DATA SUPPLIED:
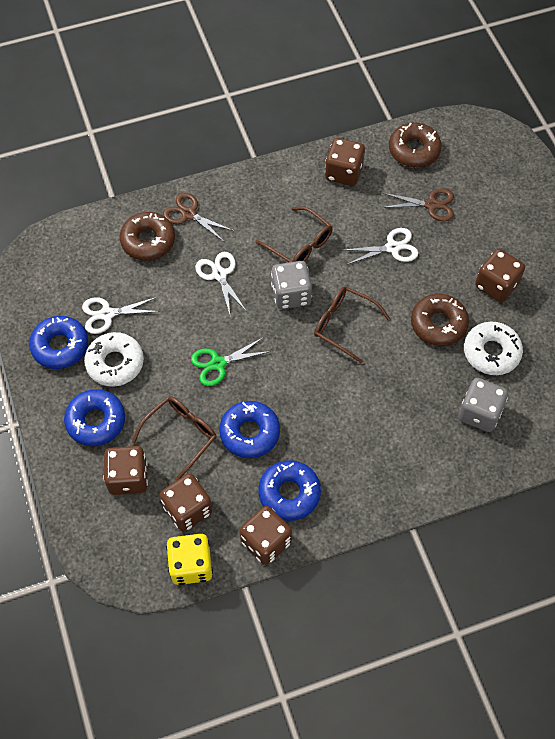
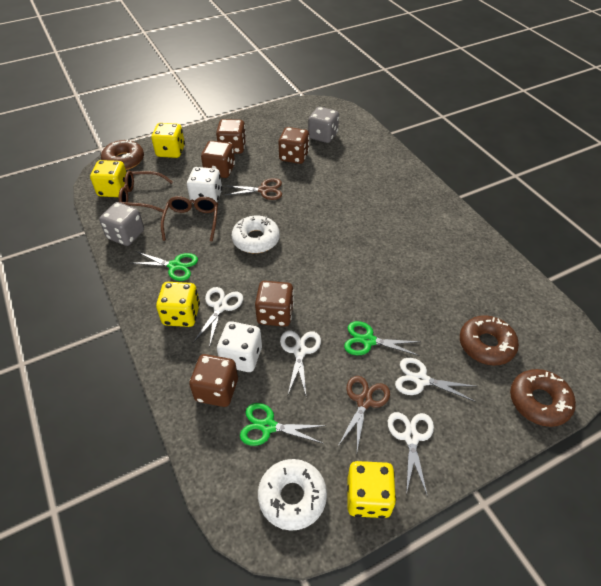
blue donut: 4 -> 0
brown glasses: 3 -> 2
green scissors: 1 -> 3
white dice: 0 -> 2
white scissors: 3 -> 4
yellow dice: 1 -> 4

WHAT YOU WILL DO:
Every record above must be printed exactly, except for its images.

EXERCISE SOLUTION:
blue donut: 4 -> 0
brown glasses: 3 -> 2
green scissors: 1 -> 3
white dice: 0 -> 2
white scissors: 3 -> 4
yellow dice: 1 -> 4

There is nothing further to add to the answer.